Below are records; transcribe each one exactly.

_Extracted entries_.
----------

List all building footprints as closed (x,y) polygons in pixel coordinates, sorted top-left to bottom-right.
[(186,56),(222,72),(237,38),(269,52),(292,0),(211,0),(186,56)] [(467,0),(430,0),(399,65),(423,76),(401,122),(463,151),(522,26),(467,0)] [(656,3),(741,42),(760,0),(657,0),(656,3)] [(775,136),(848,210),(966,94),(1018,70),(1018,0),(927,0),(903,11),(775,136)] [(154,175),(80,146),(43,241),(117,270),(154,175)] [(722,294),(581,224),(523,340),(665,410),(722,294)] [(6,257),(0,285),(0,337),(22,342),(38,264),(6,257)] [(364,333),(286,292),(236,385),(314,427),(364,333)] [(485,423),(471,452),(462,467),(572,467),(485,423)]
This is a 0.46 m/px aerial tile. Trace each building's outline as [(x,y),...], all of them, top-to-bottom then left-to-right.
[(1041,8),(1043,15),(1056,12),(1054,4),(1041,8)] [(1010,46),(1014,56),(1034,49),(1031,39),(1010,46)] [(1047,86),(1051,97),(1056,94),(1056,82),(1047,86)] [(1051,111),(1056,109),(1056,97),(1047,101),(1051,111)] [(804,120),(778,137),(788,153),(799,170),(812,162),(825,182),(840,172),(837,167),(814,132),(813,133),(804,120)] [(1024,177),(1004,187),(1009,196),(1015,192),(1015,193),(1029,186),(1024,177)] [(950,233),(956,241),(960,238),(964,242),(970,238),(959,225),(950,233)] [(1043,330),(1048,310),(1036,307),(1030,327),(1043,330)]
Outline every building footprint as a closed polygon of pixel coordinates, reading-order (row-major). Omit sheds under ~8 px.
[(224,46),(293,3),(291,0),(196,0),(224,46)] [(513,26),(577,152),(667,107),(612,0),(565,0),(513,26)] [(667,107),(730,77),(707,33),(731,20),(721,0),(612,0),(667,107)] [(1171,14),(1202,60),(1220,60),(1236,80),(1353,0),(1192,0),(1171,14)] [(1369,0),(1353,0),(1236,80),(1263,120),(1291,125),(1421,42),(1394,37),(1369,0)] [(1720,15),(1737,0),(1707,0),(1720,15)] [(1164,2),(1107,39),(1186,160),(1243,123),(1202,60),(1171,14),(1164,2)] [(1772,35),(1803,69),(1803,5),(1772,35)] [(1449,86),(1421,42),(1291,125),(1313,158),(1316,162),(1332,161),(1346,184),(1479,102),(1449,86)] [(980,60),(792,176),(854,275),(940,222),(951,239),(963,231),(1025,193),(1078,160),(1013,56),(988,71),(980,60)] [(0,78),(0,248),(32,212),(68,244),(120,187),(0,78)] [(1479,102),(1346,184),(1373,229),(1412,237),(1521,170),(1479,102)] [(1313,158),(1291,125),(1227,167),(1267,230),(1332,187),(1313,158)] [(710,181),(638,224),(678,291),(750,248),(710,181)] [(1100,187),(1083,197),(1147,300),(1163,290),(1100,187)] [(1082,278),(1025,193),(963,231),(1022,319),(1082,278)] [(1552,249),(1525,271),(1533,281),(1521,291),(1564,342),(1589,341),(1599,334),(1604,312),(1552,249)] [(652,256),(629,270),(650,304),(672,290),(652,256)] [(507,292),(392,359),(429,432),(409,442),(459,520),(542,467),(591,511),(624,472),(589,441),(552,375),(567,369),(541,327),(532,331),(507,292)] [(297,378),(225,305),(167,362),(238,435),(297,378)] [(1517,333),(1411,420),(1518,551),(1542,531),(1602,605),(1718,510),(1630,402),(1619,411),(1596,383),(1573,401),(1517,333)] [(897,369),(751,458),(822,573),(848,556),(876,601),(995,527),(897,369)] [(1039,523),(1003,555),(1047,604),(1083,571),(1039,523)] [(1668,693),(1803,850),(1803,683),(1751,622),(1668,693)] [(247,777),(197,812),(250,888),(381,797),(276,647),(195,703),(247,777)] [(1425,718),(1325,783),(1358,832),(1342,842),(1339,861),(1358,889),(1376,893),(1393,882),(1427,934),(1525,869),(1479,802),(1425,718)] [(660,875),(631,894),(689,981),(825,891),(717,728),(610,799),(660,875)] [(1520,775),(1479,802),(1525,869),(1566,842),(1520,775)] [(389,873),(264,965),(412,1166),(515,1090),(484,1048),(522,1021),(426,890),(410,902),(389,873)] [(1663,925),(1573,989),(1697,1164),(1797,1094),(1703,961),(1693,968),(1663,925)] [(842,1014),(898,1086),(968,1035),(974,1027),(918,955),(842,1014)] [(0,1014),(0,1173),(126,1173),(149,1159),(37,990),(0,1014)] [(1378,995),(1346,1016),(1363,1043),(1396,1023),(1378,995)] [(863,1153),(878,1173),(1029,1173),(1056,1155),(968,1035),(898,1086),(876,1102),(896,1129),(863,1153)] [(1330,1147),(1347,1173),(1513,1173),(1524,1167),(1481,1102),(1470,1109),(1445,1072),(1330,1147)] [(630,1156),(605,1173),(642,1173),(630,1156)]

----------

_Written answer_.
List all building footprints as closed (x,y) polygons in pixel coordinates, sorted top-left to bottom-right.
[(186,56),(222,72),(237,38),(269,52),(292,0),(211,0),(186,56)] [(467,0),(430,0),(399,65),(423,76),(401,122),(463,151),(522,26),(467,0)] [(656,3),(741,42),(760,0),(657,0),(656,3)] [(775,136),(848,210),(966,94),(1018,70),(1018,0),(927,0),(903,11),(775,136)] [(154,175),(80,146),(43,241),(117,270),(154,175)] [(722,294),(581,224),(523,340),(665,410),(722,294)] [(6,257),(0,285),(0,337),(22,342),(38,264),(6,257)] [(364,333),(286,292),(236,385),(314,427),(364,333)] [(485,423),(471,452),(462,467),(572,467),(485,423)]
This is a 0.46 m/px aerial tile. Trace each building's outline as [(x,y),...], all of them, top-to-bottom then left-to-right.
[(1041,8),(1043,15),(1056,12),(1054,4),(1041,8)] [(1010,46),(1014,56),(1034,49),(1031,39),(1010,46)] [(1047,86),(1051,97),(1056,94),(1056,82),(1047,86)] [(1051,111),(1056,109),(1056,97),(1047,101),(1051,111)] [(804,120),(778,137),(788,153),(799,170),(812,162),(825,182),(840,172),(837,167),(814,132),(813,133),(804,120)] [(1024,177),(1004,187),(1009,196),(1015,192),(1015,193),(1029,186),(1024,177)] [(950,233),(956,241),(960,238),(964,242),(970,238),(959,225),(950,233)] [(1043,330),(1048,310),(1036,307),(1030,327),(1043,330)]
Outline every building footprint as a closed polygon of pixel coordinates, reading-order (row-major). Omit sheds under ~8 px.
[(224,46),(293,3),(291,0),(196,0),(224,46)] [(513,26),(577,152),(667,107),(612,0),(565,0),(513,26)] [(667,107),(730,77),(707,33),(731,20),(721,0),(612,0),(667,107)] [(1171,14),(1202,60),(1220,60),(1236,80),(1353,0),(1192,0),(1171,14)] [(1369,0),(1353,0),(1236,80),(1263,120),(1291,125),(1421,42),(1394,37),(1369,0)] [(1720,15),(1737,0),(1707,0),(1720,15)] [(1164,2),(1107,39),(1186,160),(1243,123),(1202,60),(1171,14),(1164,2)] [(1772,35),(1803,69),(1803,5),(1772,35)] [(1449,86),(1421,42),(1291,125),(1313,158),(1316,162),(1332,161),(1346,184),(1479,102),(1449,86)] [(980,60),(792,176),(854,275),(940,222),(951,239),(963,231),(1025,193),(1078,160),(1013,56),(988,71),(980,60)] [(0,78),(0,248),(32,212),(68,244),(120,187),(0,78)] [(1479,102),(1346,184),(1373,229),(1412,237),(1521,170),(1479,102)] [(1313,158),(1291,125),(1227,167),(1267,230),(1332,187),(1313,158)] [(710,181),(638,224),(678,291),(750,248),(710,181)] [(1100,187),(1083,197),(1147,300),(1163,290),(1100,187)] [(1082,278),(1025,193),(963,231),(1022,319),(1082,278)] [(1552,249),(1525,271),(1533,281),(1521,291),(1564,342),(1589,341),(1599,334),(1604,312),(1552,249)] [(652,256),(629,270),(650,304),(672,290),(652,256)] [(507,292),(392,359),(429,432),(409,442),(459,520),(542,467),(591,511),(624,472),(589,441),(552,375),(567,369),(541,327),(532,331),(507,292)] [(297,378),(225,305),(167,362),(238,435),(297,378)] [(1517,333),(1411,420),(1518,551),(1542,531),(1602,605),(1718,510),(1630,402),(1619,411),(1596,383),(1573,401),(1517,333)] [(897,369),(751,458),(822,573),(848,556),(876,601),(995,527),(897,369)] [(1039,523),(1003,555),(1047,604),(1083,571),(1039,523)] [(1668,693),(1803,850),(1803,683),(1751,622),(1668,693)] [(247,777),(197,812),(250,888),(381,797),(276,647),(195,703),(247,777)] [(1425,718),(1325,783),(1358,832),(1342,842),(1339,861),(1358,889),(1376,893),(1393,882),(1427,934),(1525,869),(1479,802),(1425,718)] [(660,875),(631,894),(689,981),(825,891),(717,728),(610,799),(660,875)] [(1520,775),(1479,802),(1525,869),(1566,842),(1520,775)] [(389,873),(264,965),(412,1166),(515,1090),(484,1048),(522,1021),(426,890),(410,902),(389,873)] [(1663,925),(1573,989),(1697,1164),(1797,1094),(1703,961),(1693,968),(1663,925)] [(842,1014),(898,1086),(968,1035),(974,1027),(918,955),(842,1014)] [(0,1014),(0,1173),(126,1173),(149,1159),(37,990),(0,1014)] [(1378,995),(1346,1016),(1363,1043),(1396,1023),(1378,995)] [(863,1153),(878,1173),(1029,1173),(1056,1155),(968,1035),(898,1086),(876,1102),(896,1129),(863,1153)] [(1330,1147),(1347,1173),(1513,1173),(1524,1167),(1481,1102),(1470,1109),(1445,1072),(1330,1147)] [(630,1156),(605,1173),(642,1173),(630,1156)]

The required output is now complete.